Segment Start: RECORDS PROVIDED

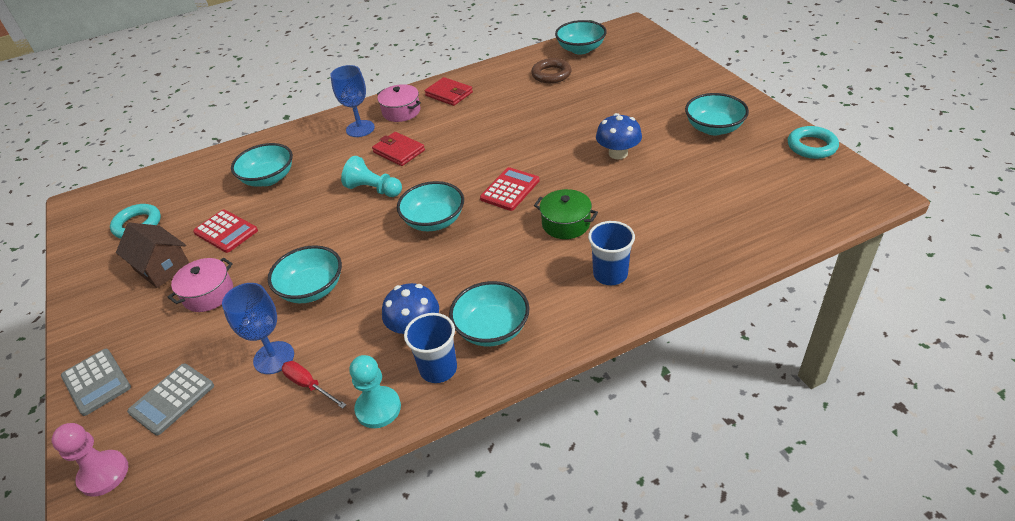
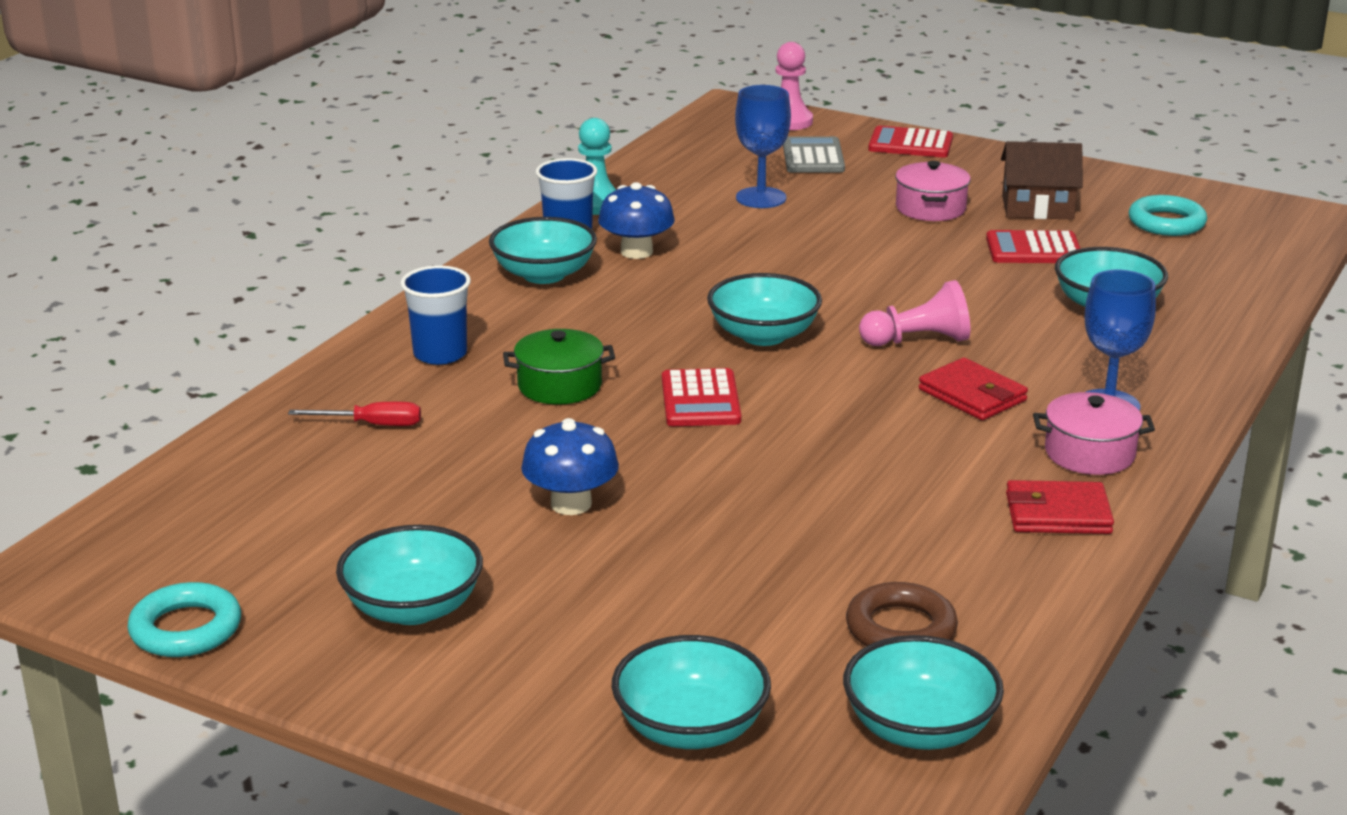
camera: 140 degrees right, 15 degrees down
grey calculator [61,349,131,416] -> red calculator [868,126,953,157]
turquoise bowl [268,245,342,303] -> turquoise bowl moved to [612,635,771,749]
red screwdriver [282,361,346,409] -> red screwdriver moved to [288,402,421,426]
turquoise pawn [341,156,402,197] -> pink pawn [859,280,970,346]
red wallet [372,132,425,166] -> red wallet turned 45 degrees clockwise [919,358,1028,420]

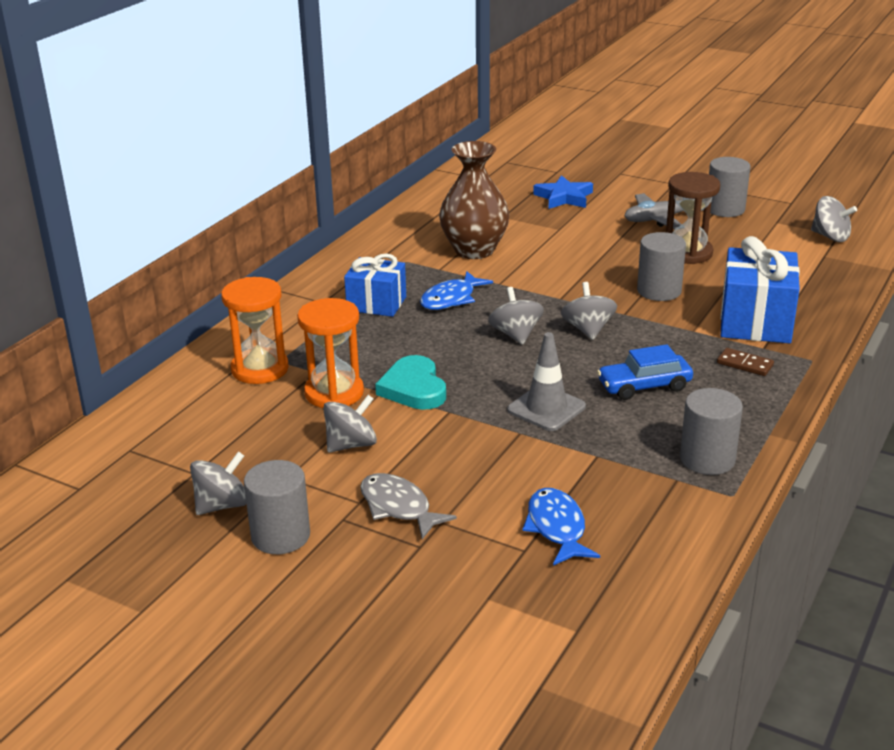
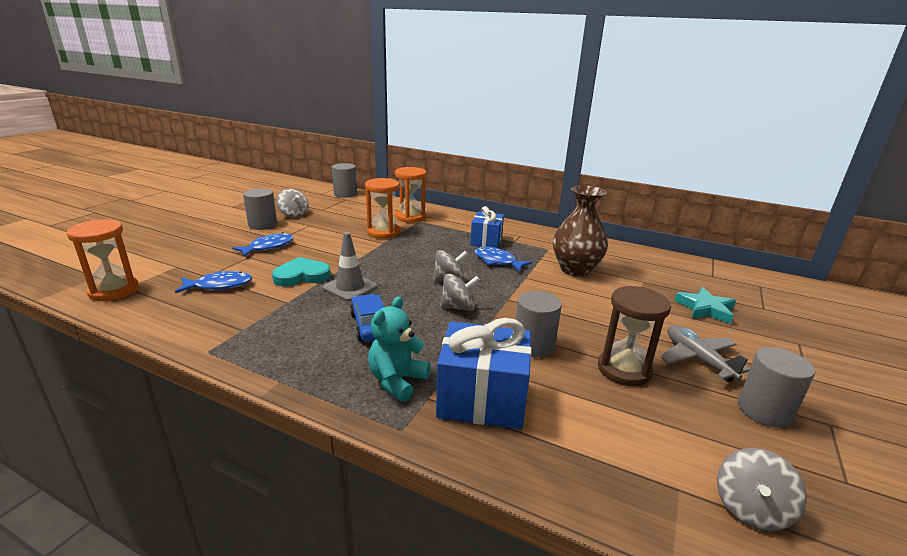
camera: 85 degrees right, 5 degrees down
grey spinning top [323,395,377,453] -> none
grey fish [360,473,457,539] -> blue fish [232,232,294,257]
turquoise heart [375,355,446,410] -> turquoise heart moved to [272,257,331,287]
blue star [533,175,593,209] -> turquoise star [674,287,736,324]
grey cylinder [680,388,743,475] -> grey cylinder moved to [332,163,357,198]
brown domino [717,348,774,376] -> turquoise teddy bear [368,296,430,402]
none -> orange hourglass [66,220,139,301]

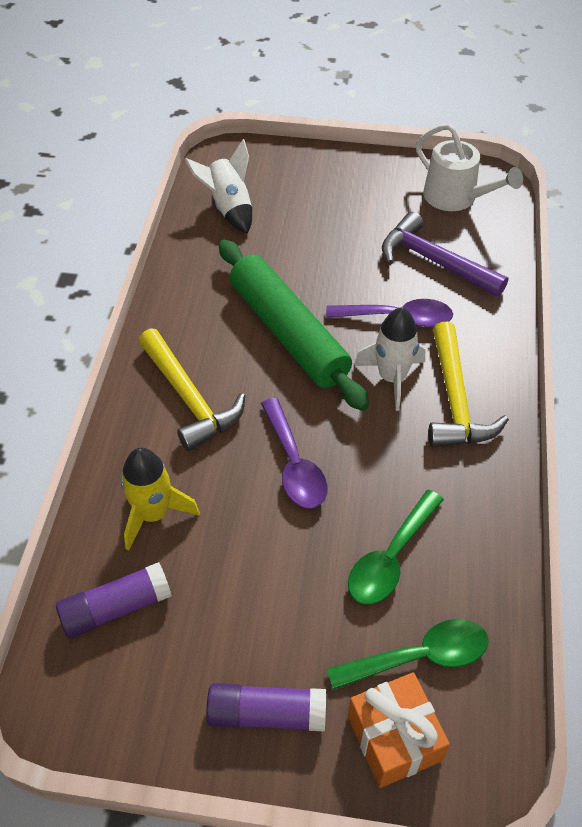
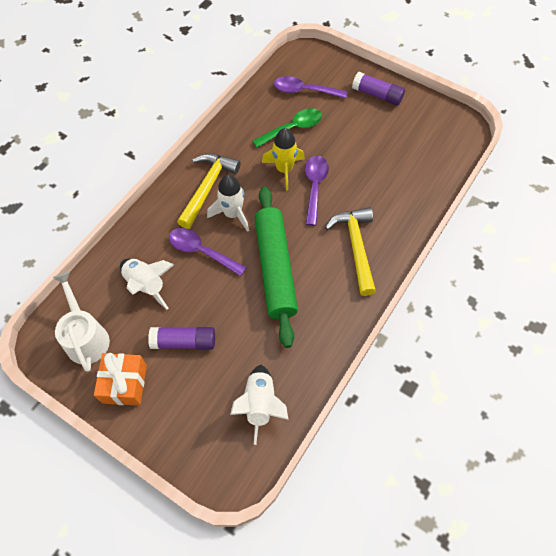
camera: 155 degrees left, 10 degrees up
purple glue stick [56,562,172,638] -> purple glue stick moved to [148,327,215,350]
yellow rocket [121,448,200,550] -> yellow rocket moved to [262,128,305,190]
green spoon [327,619,489,690] -> purple spoon [274,76,347,98]
orange gift [348,672,450,788] -> orange gift moved to [94,353,147,406]
purple hammer [382,212,508,297] -> white rocket [120,259,174,309]

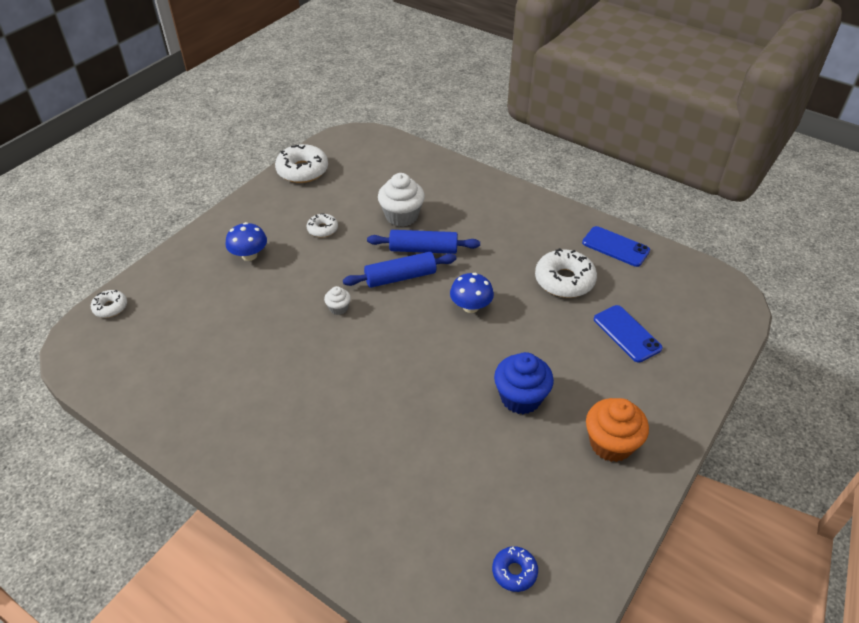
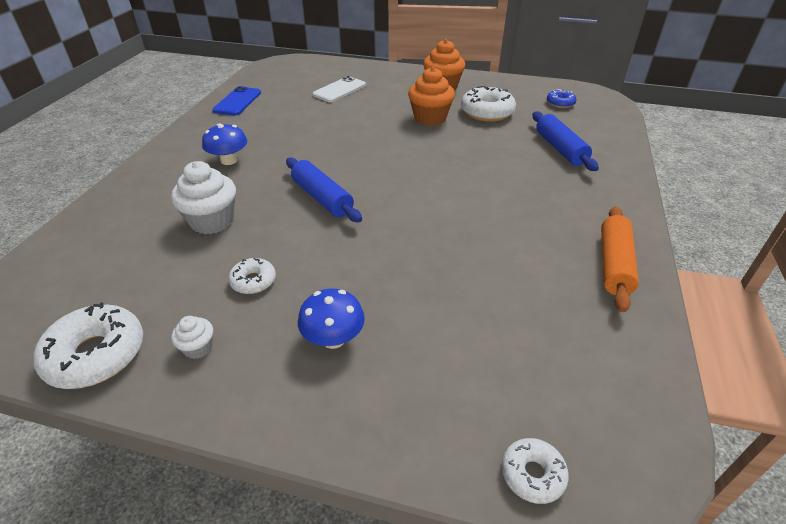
camera: 110 degrees left, 5 degrees down
white cupcake [324,286,351,315] -> white cupcake moved to [171,316,213,359]
blue rolling pin [367,230,480,254] -> blue rolling pin moved to [532,111,599,171]
blue mushroom [450,273,494,313] -> blue mushroom moved to [202,123,247,165]
blue cupcake [494,352,554,414] -> orange cupcake [408,67,455,126]
white donut [535,248,597,298] -> white donut moved to [461,86,516,122]
blue phone [594,305,663,363] -> white phone [313,76,366,102]
none -> orange rolling pin [601,206,639,312]

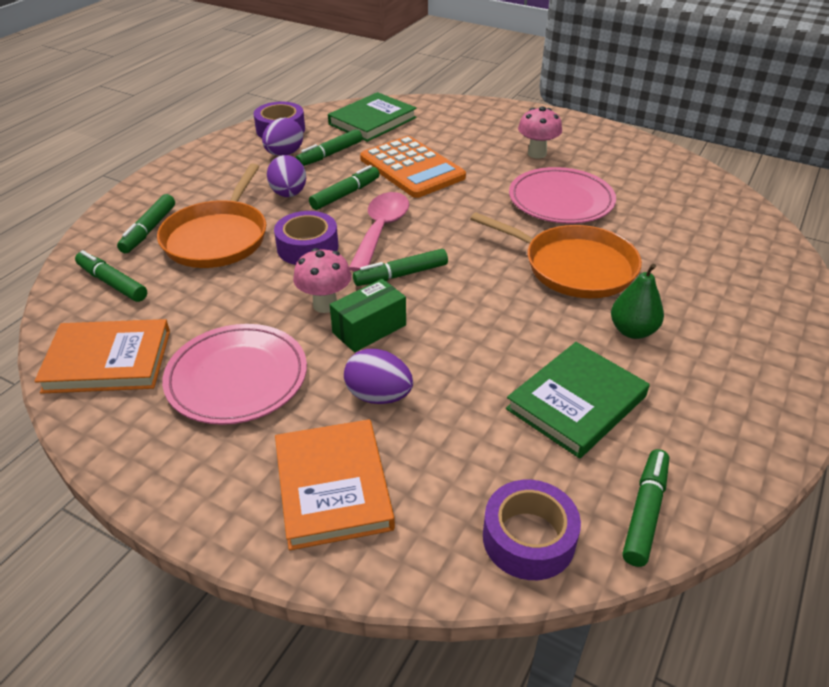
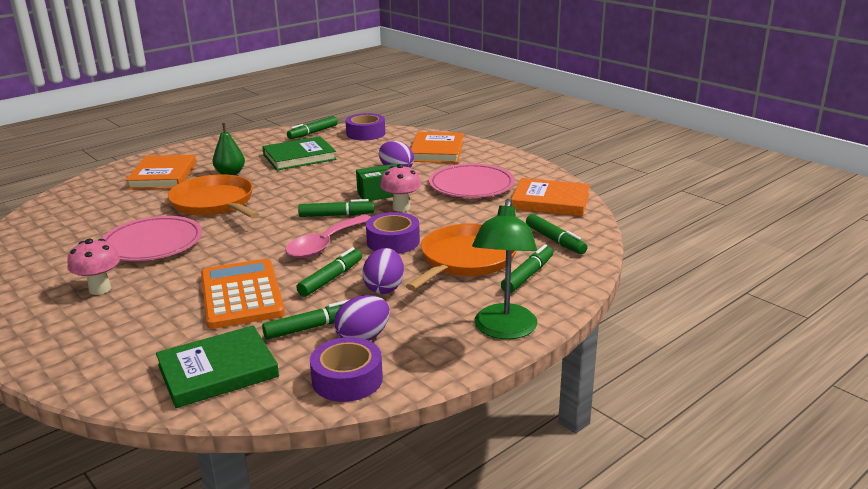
camera: 160 degrees left, 15 degrees down
green marker [309,165,380,210] -> green marker turned 150 degrees clockwise [296,247,362,297]
none -> orange book [126,155,196,189]
none -> green lamp [472,199,538,339]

Segment End: RECORDS PROVIDED

**EXERCISE INSTRUCTIONS:**
Repeat the data above exactly, but not the pictures.

**TASK OUTPUT:**
camera: 140 degrees right, 15 degrees down
grey calculator [61,349,131,416] -> red calculator [868,126,953,157]
turquoise bowl [268,245,342,303] -> turquoise bowl moved to [612,635,771,749]
red screwdriver [282,361,346,409] -> red screwdriver moved to [288,402,421,426]
turquoise pawn [341,156,402,197] -> pink pawn [859,280,970,346]
red wallet [372,132,425,166] -> red wallet turned 45 degrees clockwise [919,358,1028,420]

camera: 85 degrees right, 5 degrees down
grey spinning top [323,395,377,453] -> none
grey fish [360,473,457,539] -> blue fish [232,232,294,257]
turquoise heart [375,355,446,410] -> turquoise heart moved to [272,257,331,287]
blue star [533,175,593,209] -> turquoise star [674,287,736,324]
grey cylinder [680,388,743,475] -> grey cylinder moved to [332,163,357,198]
brown domino [717,348,774,376] -> turquoise teddy bear [368,296,430,402]
none -> orange hourglass [66,220,139,301]

camera: 155 degrees left, 10 degrees up
purple glue stick [56,562,172,638] -> purple glue stick moved to [148,327,215,350]
yellow rocket [121,448,200,550] -> yellow rocket moved to [262,128,305,190]
green spoon [327,619,489,690] -> purple spoon [274,76,347,98]
orange gift [348,672,450,788] -> orange gift moved to [94,353,147,406]
purple hammer [382,212,508,297] -> white rocket [120,259,174,309]

camera: 110 degrees left, 5 degrees down
white cupcake [324,286,351,315] -> white cupcake moved to [171,316,213,359]
blue rolling pin [367,230,480,254] -> blue rolling pin moved to [532,111,599,171]
blue mushroom [450,273,494,313] -> blue mushroom moved to [202,123,247,165]
blue cupcake [494,352,554,414] -> orange cupcake [408,67,455,126]
white donut [535,248,597,298] -> white donut moved to [461,86,516,122]
blue phone [594,305,663,363] -> white phone [313,76,366,102]
none -> orange rolling pin [601,206,639,312]

camera: 160 degrees left, 15 degrees down
green marker [309,165,380,210] -> green marker turned 150 degrees clockwise [296,247,362,297]
none -> orange book [126,155,196,189]
none -> green lamp [472,199,538,339]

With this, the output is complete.